SOURCE MATERIAL -
↓↓↓

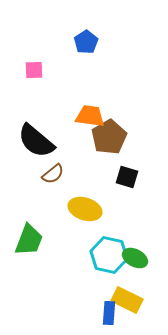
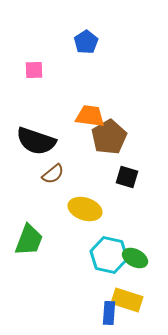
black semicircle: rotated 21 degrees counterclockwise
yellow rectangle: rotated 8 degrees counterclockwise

↑↑↑
↓↓↓

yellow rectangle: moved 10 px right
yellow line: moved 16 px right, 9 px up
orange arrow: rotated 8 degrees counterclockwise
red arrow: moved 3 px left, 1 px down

↑↑↑

WHAT IS EXPECTED - Begin at the line above that has "black semicircle: rotated" and stop after the line that has "yellow rectangle: rotated", copying each line exactly and adding nothing else.

SOLUTION -
black semicircle: rotated 21 degrees counterclockwise
yellow rectangle: rotated 8 degrees counterclockwise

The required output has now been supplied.